___ Supplied data
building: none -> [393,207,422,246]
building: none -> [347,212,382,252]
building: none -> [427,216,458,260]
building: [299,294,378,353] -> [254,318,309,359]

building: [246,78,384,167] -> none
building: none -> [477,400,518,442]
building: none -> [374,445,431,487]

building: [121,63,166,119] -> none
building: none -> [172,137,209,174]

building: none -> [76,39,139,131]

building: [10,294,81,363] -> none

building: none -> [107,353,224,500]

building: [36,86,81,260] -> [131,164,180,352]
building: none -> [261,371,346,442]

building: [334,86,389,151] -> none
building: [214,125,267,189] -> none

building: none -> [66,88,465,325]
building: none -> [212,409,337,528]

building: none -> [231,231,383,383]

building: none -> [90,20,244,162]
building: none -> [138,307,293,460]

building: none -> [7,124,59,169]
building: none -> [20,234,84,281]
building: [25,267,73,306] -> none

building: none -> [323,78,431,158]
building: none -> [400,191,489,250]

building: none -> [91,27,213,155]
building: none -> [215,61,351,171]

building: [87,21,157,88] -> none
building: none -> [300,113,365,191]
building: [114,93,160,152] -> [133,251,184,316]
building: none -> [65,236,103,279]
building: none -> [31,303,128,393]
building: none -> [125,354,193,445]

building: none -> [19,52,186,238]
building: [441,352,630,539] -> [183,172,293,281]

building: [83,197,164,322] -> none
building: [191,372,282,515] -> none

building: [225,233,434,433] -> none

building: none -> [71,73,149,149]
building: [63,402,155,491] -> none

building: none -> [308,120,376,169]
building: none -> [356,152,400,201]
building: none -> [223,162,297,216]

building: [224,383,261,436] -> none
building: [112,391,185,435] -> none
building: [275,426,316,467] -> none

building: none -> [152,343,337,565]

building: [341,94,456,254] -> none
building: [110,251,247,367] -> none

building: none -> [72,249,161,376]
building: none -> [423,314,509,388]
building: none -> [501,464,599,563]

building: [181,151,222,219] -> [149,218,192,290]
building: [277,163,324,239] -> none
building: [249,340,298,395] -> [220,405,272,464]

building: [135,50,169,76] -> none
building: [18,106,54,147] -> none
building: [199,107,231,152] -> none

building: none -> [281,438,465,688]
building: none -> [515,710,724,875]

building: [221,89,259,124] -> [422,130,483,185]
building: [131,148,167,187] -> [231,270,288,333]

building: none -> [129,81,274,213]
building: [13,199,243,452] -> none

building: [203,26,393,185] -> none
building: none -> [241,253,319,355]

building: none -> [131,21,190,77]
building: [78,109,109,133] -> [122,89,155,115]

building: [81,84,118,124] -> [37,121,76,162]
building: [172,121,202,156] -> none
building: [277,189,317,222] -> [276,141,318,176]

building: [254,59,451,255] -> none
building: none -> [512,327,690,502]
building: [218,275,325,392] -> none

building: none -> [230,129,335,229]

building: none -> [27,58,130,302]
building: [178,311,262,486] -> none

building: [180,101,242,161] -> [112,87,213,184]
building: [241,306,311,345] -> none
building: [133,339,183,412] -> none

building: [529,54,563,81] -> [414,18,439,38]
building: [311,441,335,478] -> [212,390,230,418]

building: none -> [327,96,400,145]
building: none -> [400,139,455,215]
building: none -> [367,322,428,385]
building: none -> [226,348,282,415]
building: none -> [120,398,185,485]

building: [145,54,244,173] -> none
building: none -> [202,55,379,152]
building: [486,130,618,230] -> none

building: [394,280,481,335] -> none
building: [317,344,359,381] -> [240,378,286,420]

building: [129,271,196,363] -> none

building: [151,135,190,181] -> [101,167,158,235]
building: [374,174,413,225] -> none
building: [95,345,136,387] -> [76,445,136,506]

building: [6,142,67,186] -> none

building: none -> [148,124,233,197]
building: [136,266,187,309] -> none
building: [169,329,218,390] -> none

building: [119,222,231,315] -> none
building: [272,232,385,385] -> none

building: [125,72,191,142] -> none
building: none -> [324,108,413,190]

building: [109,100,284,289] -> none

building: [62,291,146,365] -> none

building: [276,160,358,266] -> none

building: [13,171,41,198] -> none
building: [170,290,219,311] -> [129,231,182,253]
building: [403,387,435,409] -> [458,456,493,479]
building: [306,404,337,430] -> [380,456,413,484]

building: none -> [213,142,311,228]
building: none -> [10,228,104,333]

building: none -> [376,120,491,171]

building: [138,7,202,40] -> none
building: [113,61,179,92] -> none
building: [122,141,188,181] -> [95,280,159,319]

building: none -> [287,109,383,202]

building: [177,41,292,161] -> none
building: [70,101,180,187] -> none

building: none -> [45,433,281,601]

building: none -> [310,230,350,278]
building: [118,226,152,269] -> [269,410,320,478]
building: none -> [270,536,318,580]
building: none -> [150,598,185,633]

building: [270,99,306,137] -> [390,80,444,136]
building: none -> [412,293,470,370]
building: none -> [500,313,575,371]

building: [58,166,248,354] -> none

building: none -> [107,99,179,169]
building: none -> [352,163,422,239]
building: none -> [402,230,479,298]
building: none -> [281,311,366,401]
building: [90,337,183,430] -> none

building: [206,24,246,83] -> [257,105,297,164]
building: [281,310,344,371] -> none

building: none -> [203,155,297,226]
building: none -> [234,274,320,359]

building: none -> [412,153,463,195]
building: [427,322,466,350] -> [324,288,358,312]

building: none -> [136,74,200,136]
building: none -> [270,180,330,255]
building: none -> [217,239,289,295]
______
Written task:
Please retype all of the data above exactly as written.

Task response:
building: none -> [393,207,422,246]
building: none -> [347,212,382,252]
building: none -> [427,216,458,260]
building: [299,294,378,353] -> [254,318,309,359]

building: [246,78,384,167] -> none
building: none -> [477,400,518,442]
building: none -> [374,445,431,487]

building: [121,63,166,119] -> none
building: none -> [172,137,209,174]

building: none -> [76,39,139,131]

building: [10,294,81,363] -> none

building: none -> [107,353,224,500]

building: [36,86,81,260] -> [131,164,180,352]
building: none -> [261,371,346,442]

building: [334,86,389,151] -> none
building: [214,125,267,189] -> none

building: none -> [66,88,465,325]
building: none -> [212,409,337,528]

building: none -> [231,231,383,383]

building: none -> [90,20,244,162]
building: none -> [138,307,293,460]

building: none -> [7,124,59,169]
building: none -> [20,234,84,281]
building: [25,267,73,306] -> none

building: none -> [323,78,431,158]
building: none -> [400,191,489,250]

building: none -> [91,27,213,155]
building: none -> [215,61,351,171]

building: [87,21,157,88] -> none
building: none -> [300,113,365,191]
building: [114,93,160,152] -> [133,251,184,316]
building: none -> [65,236,103,279]
building: none -> [31,303,128,393]
building: none -> [125,354,193,445]

building: none -> [19,52,186,238]
building: [441,352,630,539] -> [183,172,293,281]

building: [83,197,164,322] -> none
building: [191,372,282,515] -> none

building: [225,233,434,433] -> none

building: none -> [71,73,149,149]
building: [63,402,155,491] -> none

building: none -> [308,120,376,169]
building: none -> [356,152,400,201]
building: none -> [223,162,297,216]

building: [224,383,261,436] -> none
building: [112,391,185,435] -> none
building: [275,426,316,467] -> none

building: none -> [152,343,337,565]

building: [341,94,456,254] -> none
building: [110,251,247,367] -> none

building: none -> [72,249,161,376]
building: none -> [423,314,509,388]
building: none -> [501,464,599,563]

building: [181,151,222,219] -> [149,218,192,290]
building: [277,163,324,239] -> none
building: [249,340,298,395] -> [220,405,272,464]

building: [135,50,169,76] -> none
building: [18,106,54,147] -> none
building: [199,107,231,152] -> none

building: none -> [281,438,465,688]
building: none -> [515,710,724,875]

building: [221,89,259,124] -> [422,130,483,185]
building: [131,148,167,187] -> [231,270,288,333]

building: none -> [129,81,274,213]
building: [13,199,243,452] -> none

building: [203,26,393,185] -> none
building: none -> [241,253,319,355]

building: none -> [131,21,190,77]
building: [78,109,109,133] -> [122,89,155,115]

building: [81,84,118,124] -> [37,121,76,162]
building: [172,121,202,156] -> none
building: [277,189,317,222] -> [276,141,318,176]

building: [254,59,451,255] -> none
building: none -> [512,327,690,502]
building: [218,275,325,392] -> none

building: none -> [230,129,335,229]

building: none -> [27,58,130,302]
building: [178,311,262,486] -> none

building: [180,101,242,161] -> [112,87,213,184]
building: [241,306,311,345] -> none
building: [133,339,183,412] -> none

building: [529,54,563,81] -> [414,18,439,38]
building: [311,441,335,478] -> [212,390,230,418]

building: none -> [327,96,400,145]
building: none -> [400,139,455,215]
building: none -> [367,322,428,385]
building: none -> [226,348,282,415]
building: none -> [120,398,185,485]

building: [145,54,244,173] -> none
building: none -> [202,55,379,152]
building: [486,130,618,230] -> none

building: [394,280,481,335] -> none
building: [317,344,359,381] -> [240,378,286,420]

building: [129,271,196,363] -> none

building: [151,135,190,181] -> [101,167,158,235]
building: [374,174,413,225] -> none
building: [95,345,136,387] -> [76,445,136,506]

building: [6,142,67,186] -> none

building: none -> [148,124,233,197]
building: [136,266,187,309] -> none
building: [169,329,218,390] -> none

building: [119,222,231,315] -> none
building: [272,232,385,385] -> none

building: [125,72,191,142] -> none
building: none -> [324,108,413,190]

building: [109,100,284,289] -> none

building: [62,291,146,365] -> none

building: [276,160,358,266] -> none

building: [13,171,41,198] -> none
building: [170,290,219,311] -> [129,231,182,253]
building: [403,387,435,409] -> [458,456,493,479]
building: [306,404,337,430] -> [380,456,413,484]

building: none -> [213,142,311,228]
building: none -> [10,228,104,333]

building: none -> [376,120,491,171]

building: [138,7,202,40] -> none
building: [113,61,179,92] -> none
building: [122,141,188,181] -> [95,280,159,319]

building: none -> [287,109,383,202]

building: [177,41,292,161] -> none
building: [70,101,180,187] -> none

building: none -> [45,433,281,601]

building: none -> [310,230,350,278]
building: [118,226,152,269] -> [269,410,320,478]
building: none -> [270,536,318,580]
building: none -> [150,598,185,633]

building: [270,99,306,137] -> [390,80,444,136]
building: none -> [412,293,470,370]
building: none -> [500,313,575,371]

building: [58,166,248,354] -> none

building: none -> [107,99,179,169]
building: none -> [352,163,422,239]
building: none -> [402,230,479,298]
building: none -> [281,311,366,401]
building: [90,337,183,430] -> none

building: [206,24,246,83] -> [257,105,297,164]
building: [281,310,344,371] -> none

building: none -> [203,155,297,226]
building: none -> [234,274,320,359]

building: none -> [412,153,463,195]
building: [427,322,466,350] -> [324,288,358,312]

building: none -> [136,74,200,136]
building: none -> [270,180,330,255]
building: none -> [217,239,289,295]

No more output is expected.